(Object tracking records)
——————————

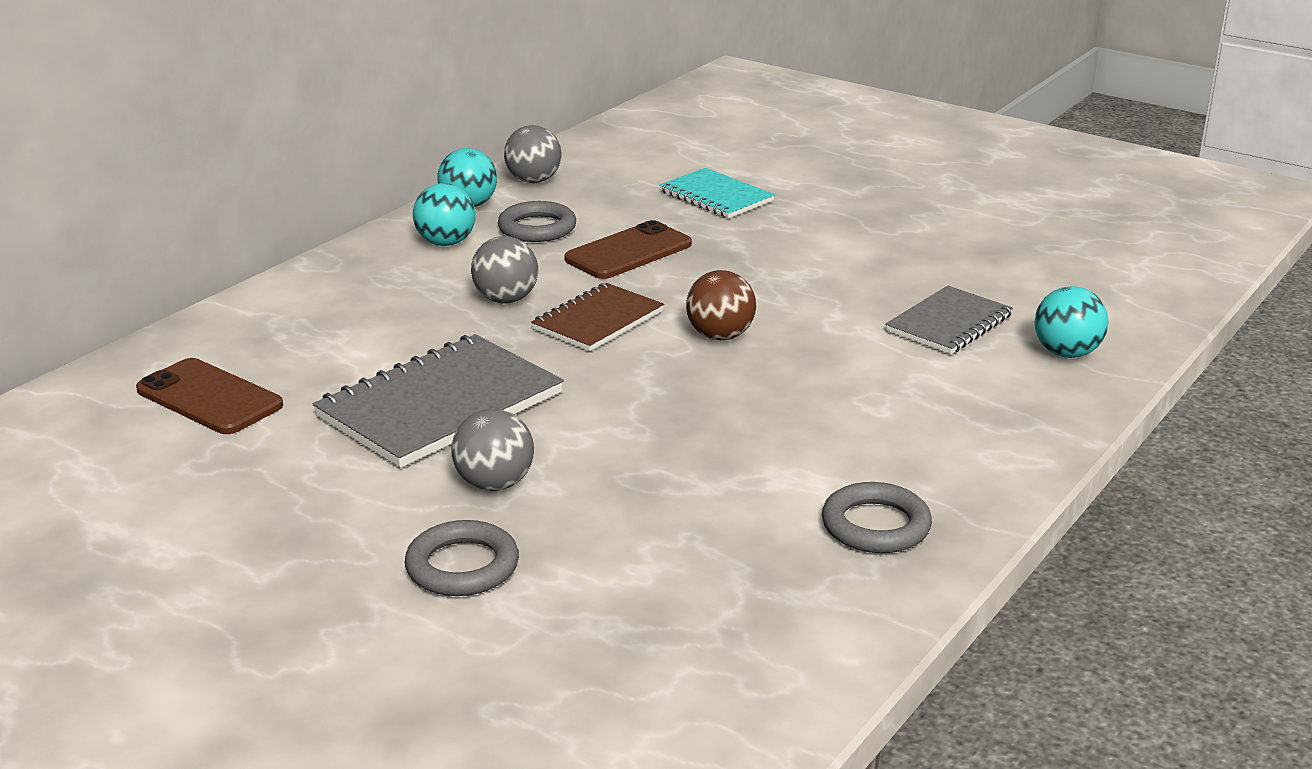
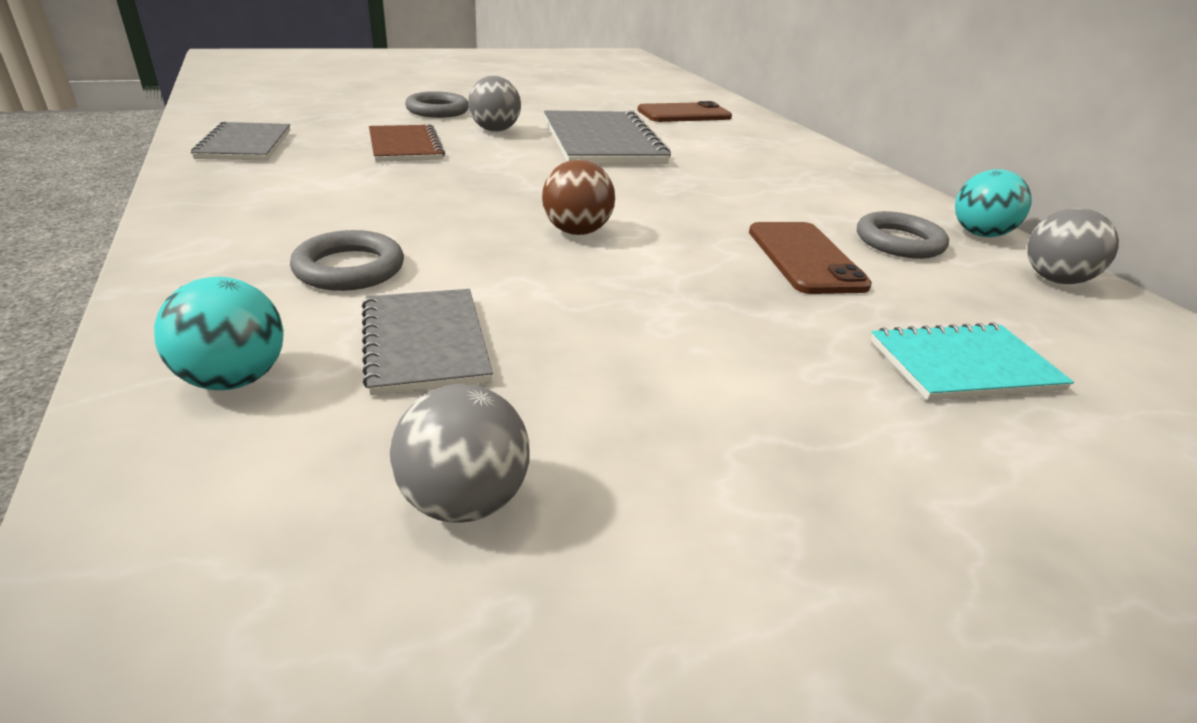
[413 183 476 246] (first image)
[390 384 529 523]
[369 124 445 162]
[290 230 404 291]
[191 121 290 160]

——————————

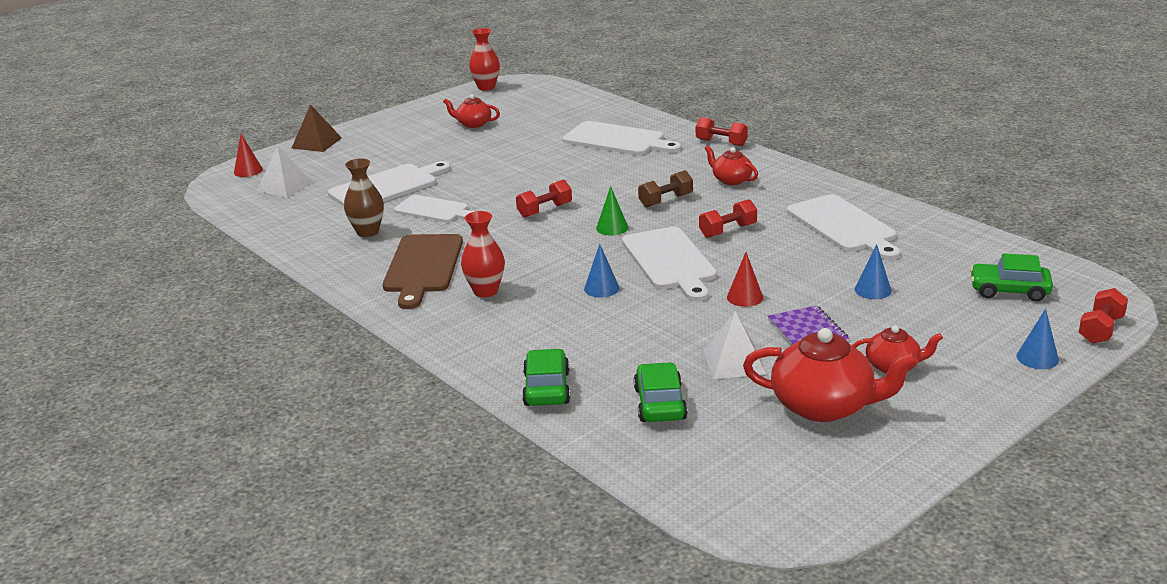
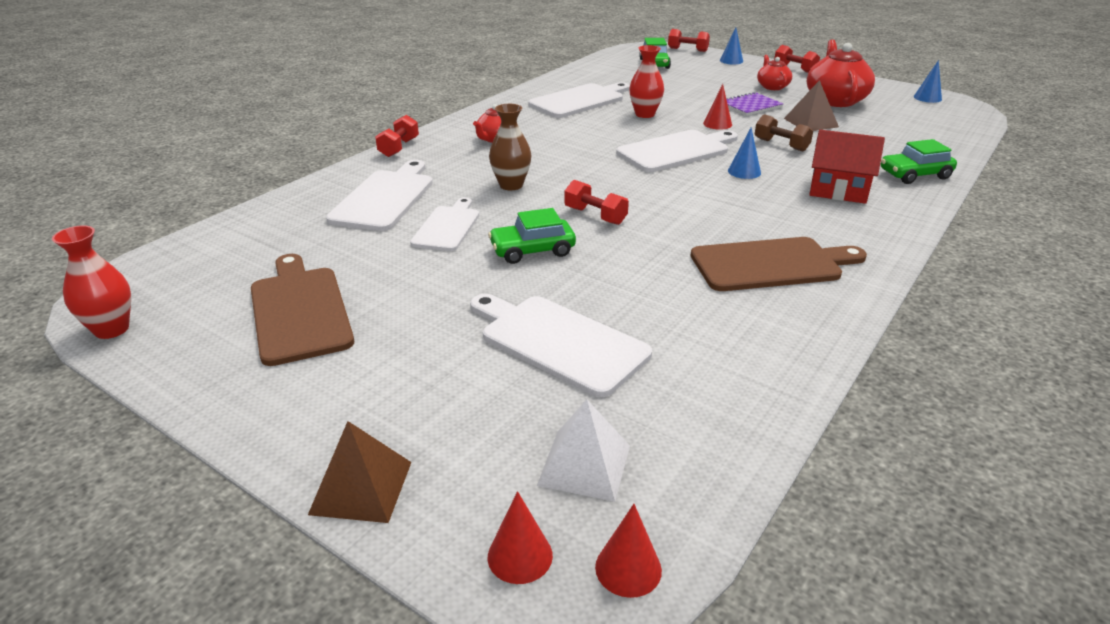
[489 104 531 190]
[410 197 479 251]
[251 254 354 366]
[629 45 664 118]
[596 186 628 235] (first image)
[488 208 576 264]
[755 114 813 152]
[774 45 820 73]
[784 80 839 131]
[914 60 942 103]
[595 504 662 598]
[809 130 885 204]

——————————

→ What to produce:
Return every line of the entries above that the string "first" appears in.

→ Solved problem:
[413 183 476 246] (first image)
[596 186 628 235] (first image)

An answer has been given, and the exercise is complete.